## Dataset extract
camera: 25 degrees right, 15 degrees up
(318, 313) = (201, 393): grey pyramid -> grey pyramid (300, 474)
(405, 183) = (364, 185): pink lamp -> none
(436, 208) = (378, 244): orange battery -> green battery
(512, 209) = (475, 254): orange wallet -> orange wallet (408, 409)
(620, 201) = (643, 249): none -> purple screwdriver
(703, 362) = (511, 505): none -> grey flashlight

## Instruction
Copy every line from the records above that contains the string "grey".

## Expected answer
(318, 313) = (201, 393): grey pyramid -> grey pyramid (300, 474)
(703, 362) = (511, 505): none -> grey flashlight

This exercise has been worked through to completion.